» **WHAT YOU HAVE TO DO**
Copy exactly the lines from the beginning of the data down to and including the line holding "R1: 910 (N1, N6) -> 180 (N1, N6)", without any pictures.
>>>>
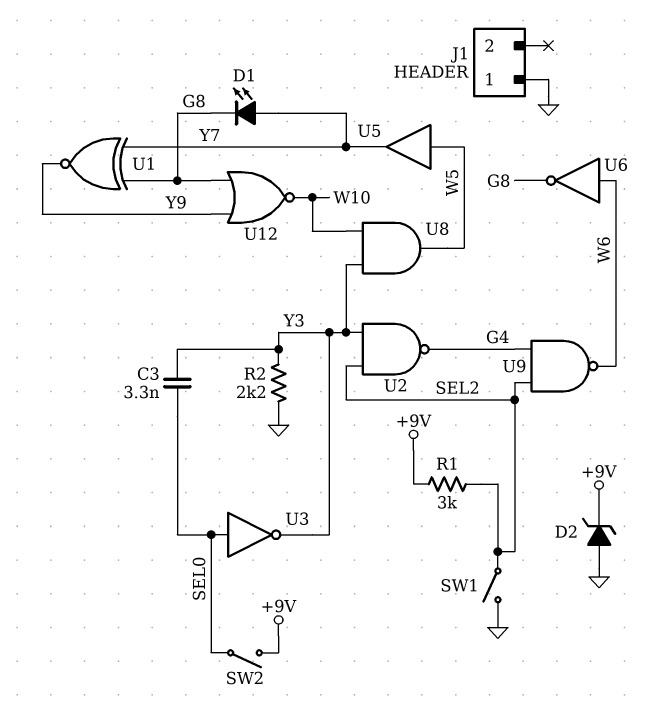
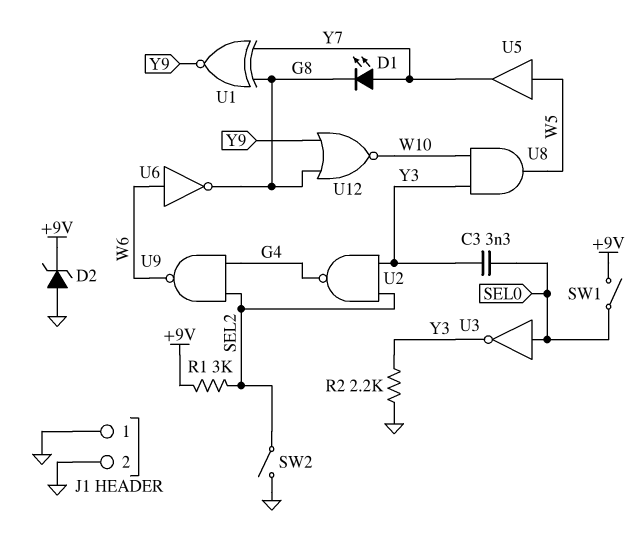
J1 pin 2: none -> GND
SW1: switch (GND, SEL2) -> switch (+9V, SEL0)
SW2: switch (+9V, SEL0) -> switch (GND, SEL2)

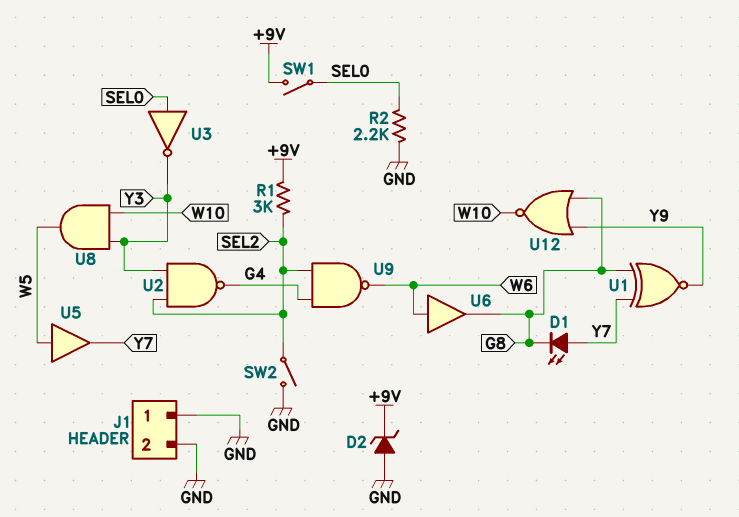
C3: 3.3nF (SEL0, Y3) -> none
R2: 2.2k (GND, Y3) -> 2.2k (GND, SEL0)
U6: NOT (in W6, out G8) -> buffer (in W6, out G8)

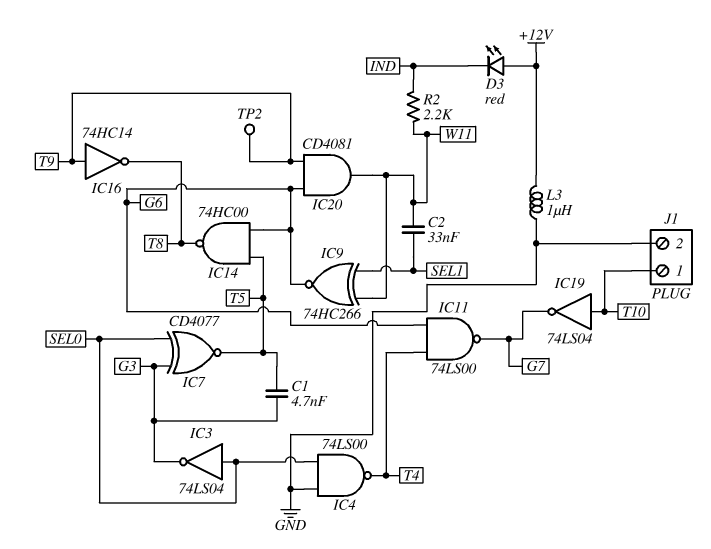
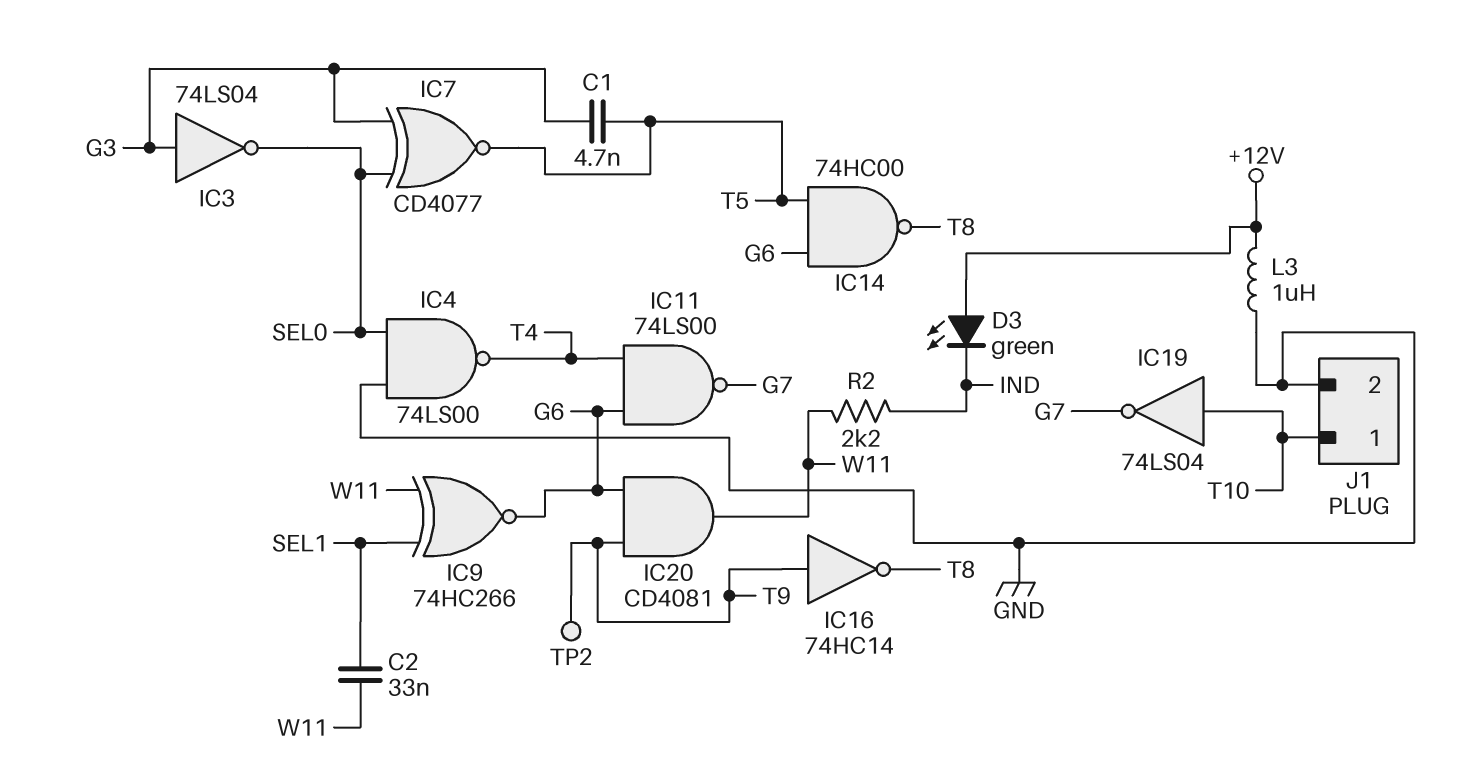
D3: LED red (A +12V, K IND) -> LED green (A +12V, K IND)
IC3: NOT 74LS04 (in SEL0, out G3) -> NOT 74LS04 (in G3, out SEL0)

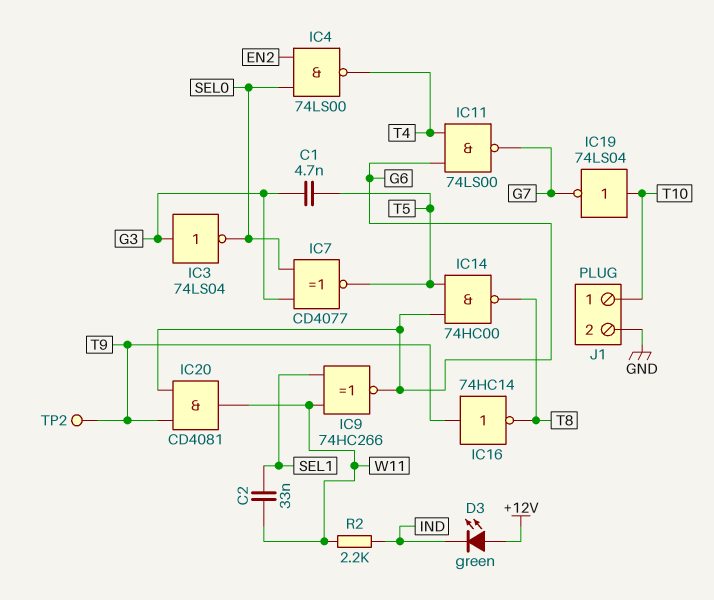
IC4: NAND 74LS00 (in GND, in SEL0, out T4) -> NAND 74LS00 (in EN2, in SEL0, out T4)
L3: 1uH (+12V, GND) -> none

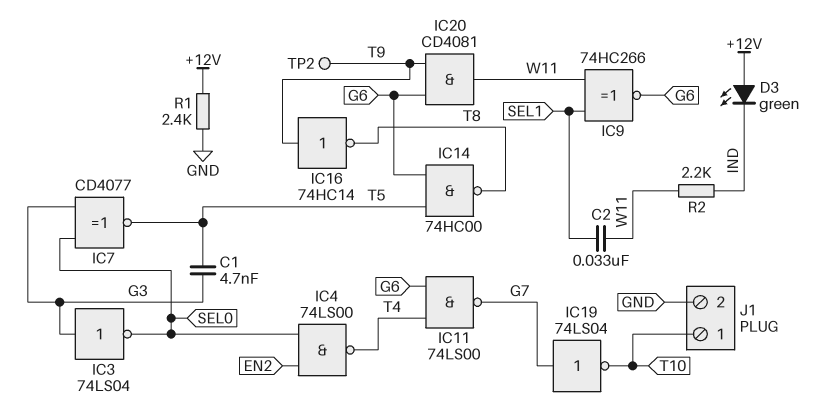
IC19: NOT 74LS04 (in T10, out G7) -> NOT 74LS04 (in G7, out T10)
R1: none -> 2.4k (+12V, GND)

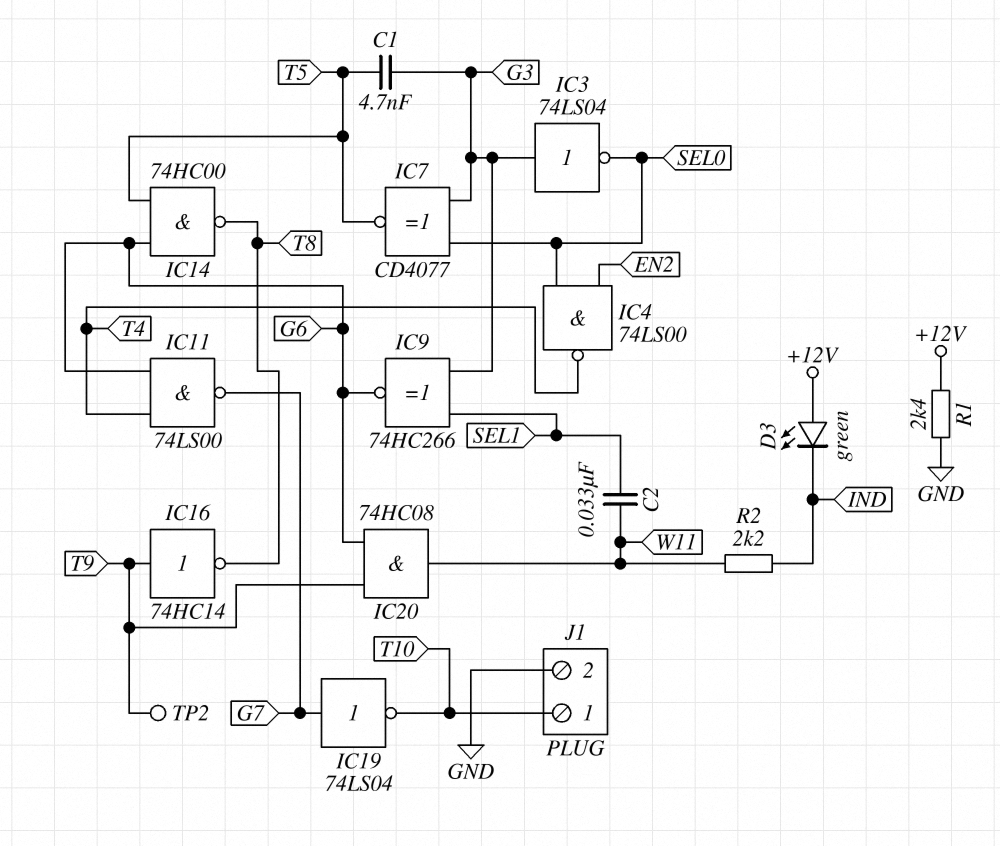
IC9: XNOR 74HC266 (in SEL1, in W11, out G6) -> XNOR 74HC266 (in G3, in SEL1, out G6)
IC20: AND CD4081 (in G6, in T9, out W11) -> AND 74HC08 (in G6, in T9, out W11)

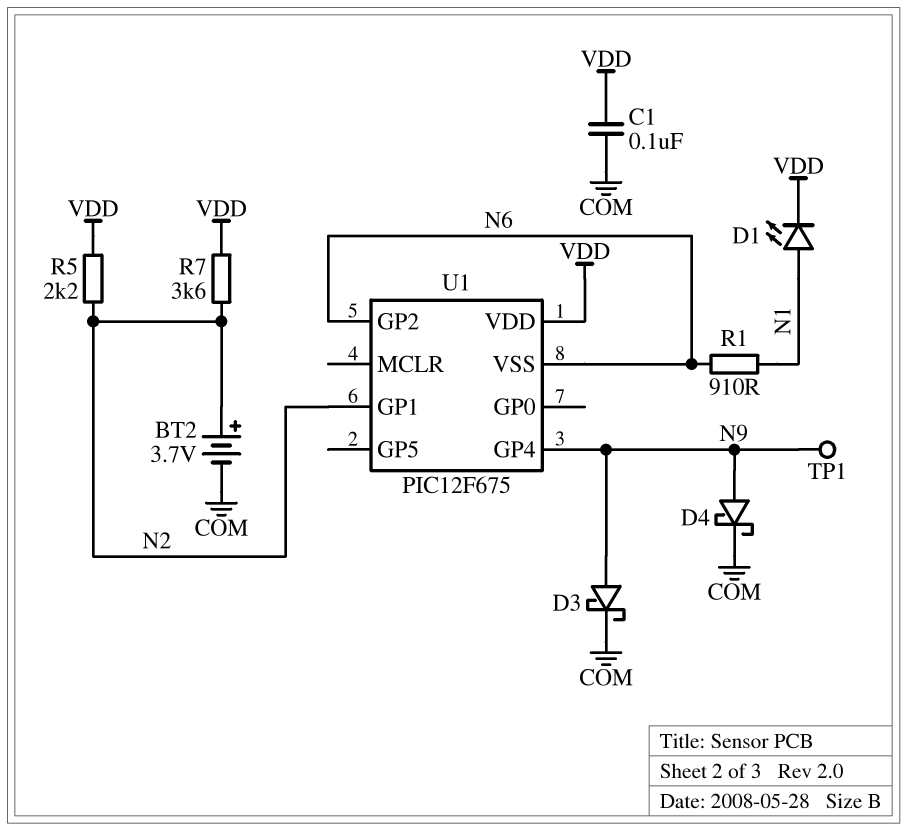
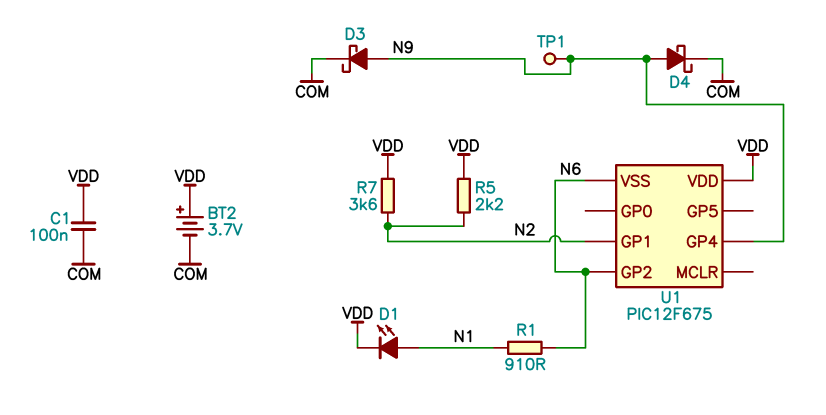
BT2: 3.7V (plus N2, minus COM) -> 3.7V (plus VDD, minus COM)

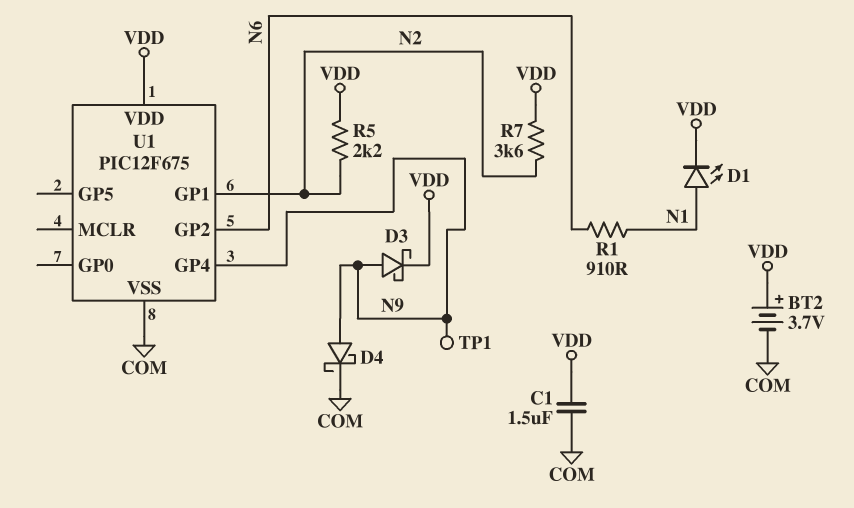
C1: 100nF (COM, VDD) -> 1.5uF (COM, VDD)
D3: schottky (A N9, K COM) -> schottky (A N9, K VDD)
U1 pin VSS: N6 -> COM

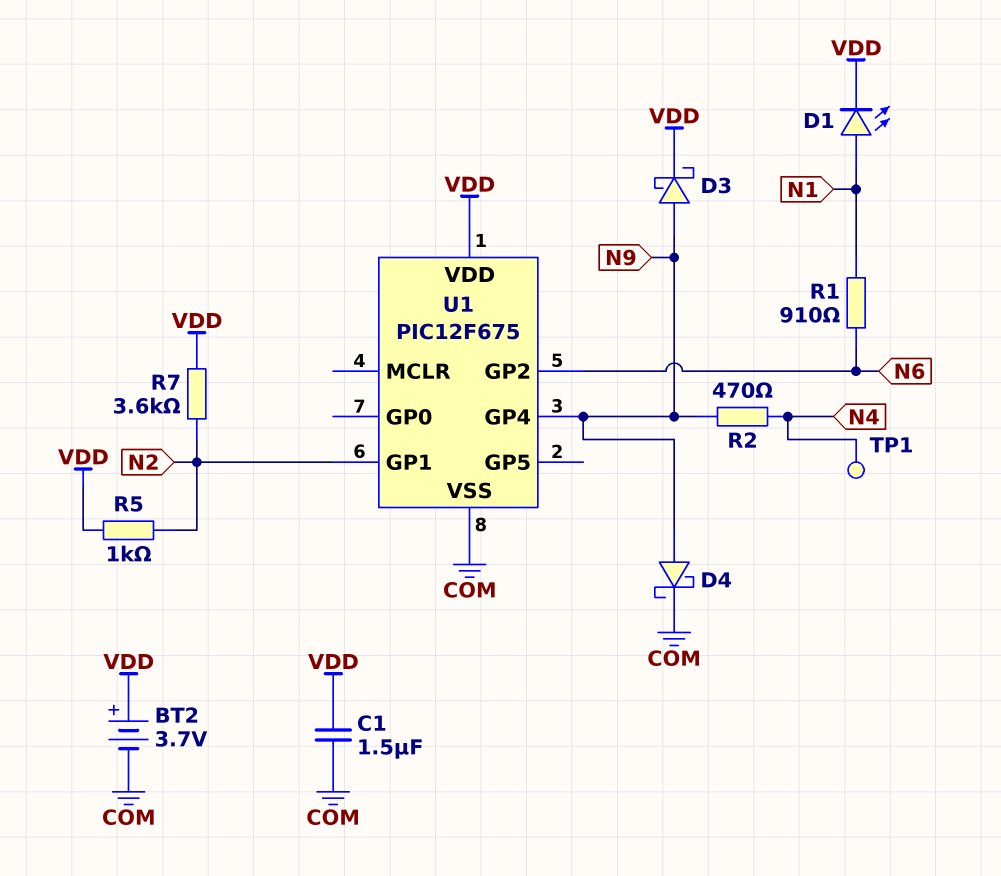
R2: none -> 470 (N4, N9)
R5: 2.2k (N2, VDD) -> 1k (N2, VDD)
TP1: test point (N9) -> test point (N4)

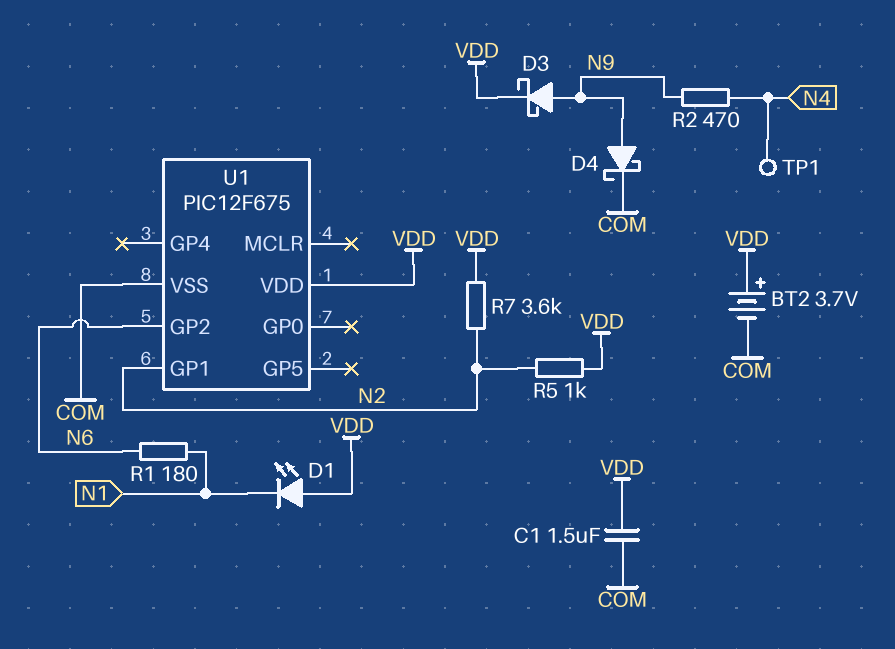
D1: LED (A N1, K VDD) -> LED (A VDD, K N1)
R1: 910 (N1, N6) -> 180 (N1, N6)
U1 pin GP4: N9 -> none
<<<<
» **ANSWER SECTION**
J1 pin 2: none -> GND
SW1: switch (GND, SEL2) -> switch (+9V, SEL0)
SW2: switch (+9V, SEL0) -> switch (GND, SEL2)

C3: 3.3nF (SEL0, Y3) -> none
R2: 2.2k (GND, Y3) -> 2.2k (GND, SEL0)
U6: NOT (in W6, out G8) -> buffer (in W6, out G8)

D3: LED red (A +12V, K IND) -> LED green (A +12V, K IND)
IC3: NOT 74LS04 (in SEL0, out G3) -> NOT 74LS04 (in G3, out SEL0)

IC4: NAND 74LS00 (in GND, in SEL0, out T4) -> NAND 74LS00 (in EN2, in SEL0, out T4)
L3: 1uH (+12V, GND) -> none

IC19: NOT 74LS04 (in T10, out G7) -> NOT 74LS04 (in G7, out T10)
R1: none -> 2.4k (+12V, GND)

IC9: XNOR 74HC266 (in SEL1, in W11, out G6) -> XNOR 74HC266 (in G3, in SEL1, out G6)
IC20: AND CD4081 (in G6, in T9, out W11) -> AND 74HC08 (in G6, in T9, out W11)

BT2: 3.7V (plus N2, minus COM) -> 3.7V (plus VDD, minus COM)

C1: 100nF (COM, VDD) -> 1.5uF (COM, VDD)
D3: schottky (A N9, K COM) -> schottky (A N9, K VDD)
U1 pin VSS: N6 -> COM

R2: none -> 470 (N4, N9)
R5: 2.2k (N2, VDD) -> 1k (N2, VDD)
TP1: test point (N9) -> test point (N4)

D1: LED (A N1, K VDD) -> LED (A VDD, K N1)
R1: 910 (N1, N6) -> 180 (N1, N6)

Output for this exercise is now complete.